**What to produce**
Reproduce exactly, from the data that follows, the line with "turquoise wallet [260,444,312,487]", the line with "none -> black dice [262,82,290,112]", and every line that lies between them.

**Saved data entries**
◇ ◇ ◇ ◇ ◇
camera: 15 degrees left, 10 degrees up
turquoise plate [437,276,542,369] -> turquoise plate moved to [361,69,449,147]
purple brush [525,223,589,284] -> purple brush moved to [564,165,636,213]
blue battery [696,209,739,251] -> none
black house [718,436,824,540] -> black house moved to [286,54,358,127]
◇ ◇ ◇ ◇ ◇
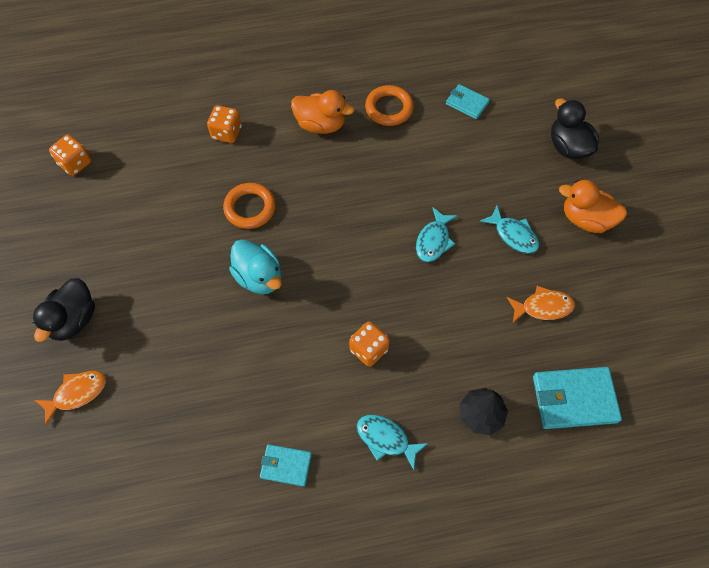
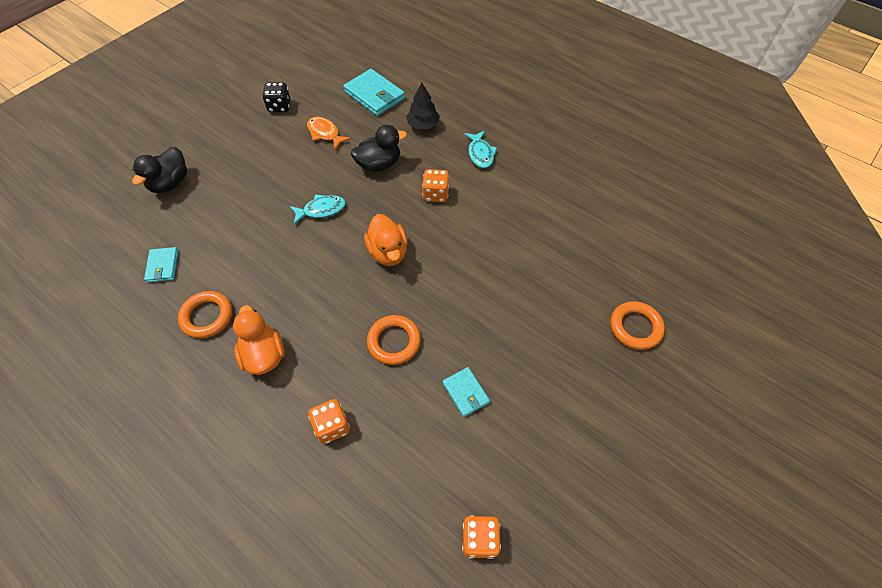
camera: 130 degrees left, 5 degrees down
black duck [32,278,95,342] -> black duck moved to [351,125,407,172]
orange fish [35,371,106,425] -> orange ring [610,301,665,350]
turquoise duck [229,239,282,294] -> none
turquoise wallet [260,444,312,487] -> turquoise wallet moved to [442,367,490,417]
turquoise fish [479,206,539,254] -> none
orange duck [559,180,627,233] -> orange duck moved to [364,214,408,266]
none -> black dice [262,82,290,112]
◇ ◇ ◇ ◇ ◇
**Answer for this exercise**
turquoise wallet [260,444,312,487] -> turquoise wallet moved to [442,367,490,417]
turquoise fish [479,206,539,254] -> none
orange duck [559,180,627,233] -> orange duck moved to [364,214,408,266]
none -> black dice [262,82,290,112]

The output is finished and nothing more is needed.